Material for the task:
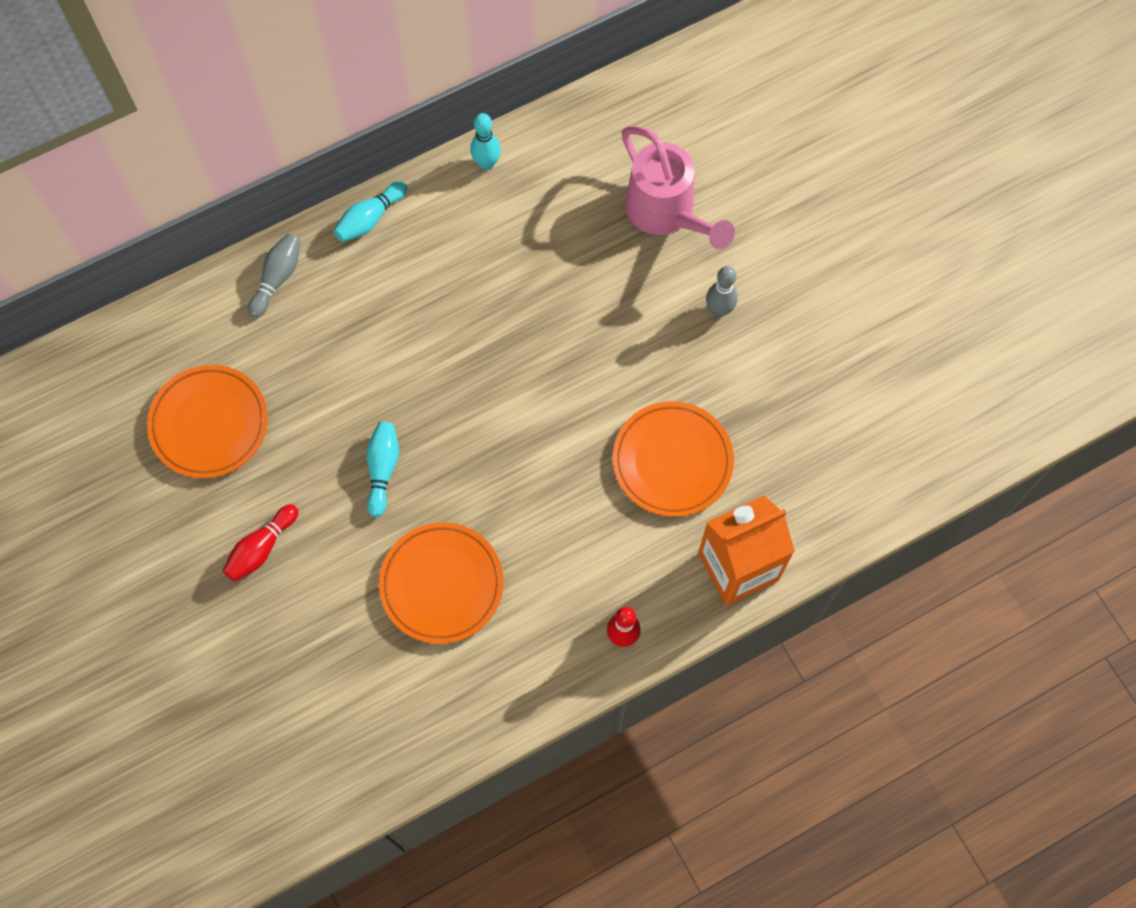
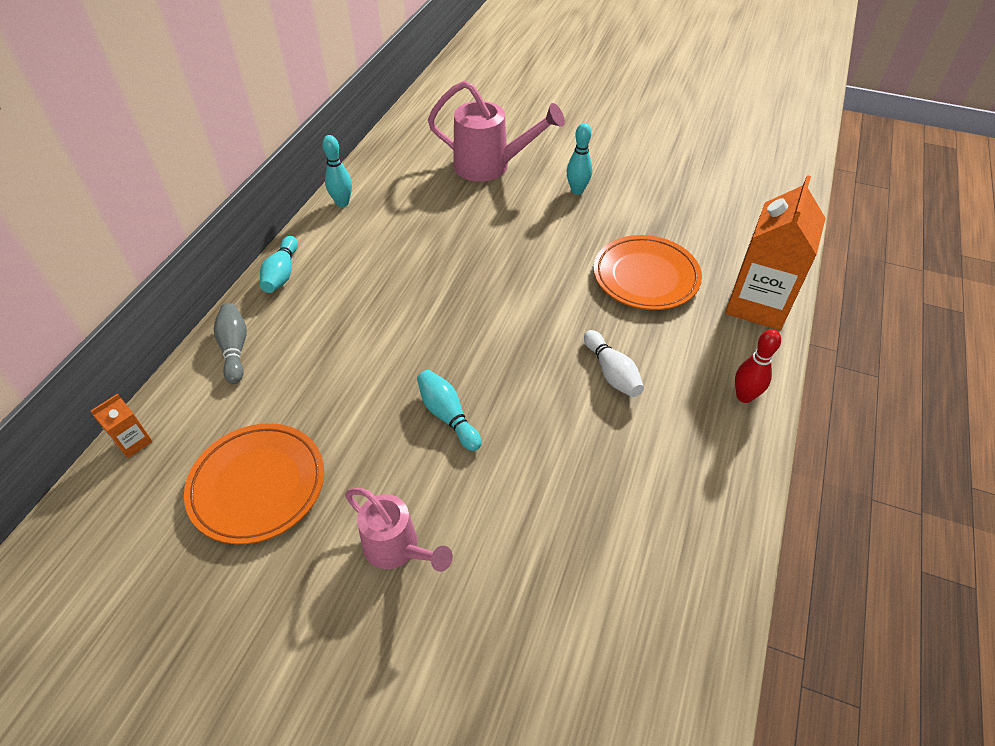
camera: 40 degrees left, 20 degrees down
(153, 318) = (133, 442): none -> orange carton
(261, 548) = (397, 549): red bowling pin -> pink watering can
(442, 584) = (580, 460): orange plate -> none
(542, 531) = (611, 373): none -> white bowling pin
(719, 310) = (577, 190): grey bowling pin -> turquoise bowling pin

Task directions:
Each entry shown above must be quoted exactly, with its pictures left out.

Answer below:
camera: 40 degrees left, 20 degrees down
(153, 318) = (133, 442): none -> orange carton
(261, 548) = (397, 549): red bowling pin -> pink watering can
(442, 584) = (580, 460): orange plate -> none
(542, 531) = (611, 373): none -> white bowling pin
(719, 310) = (577, 190): grey bowling pin -> turquoise bowling pin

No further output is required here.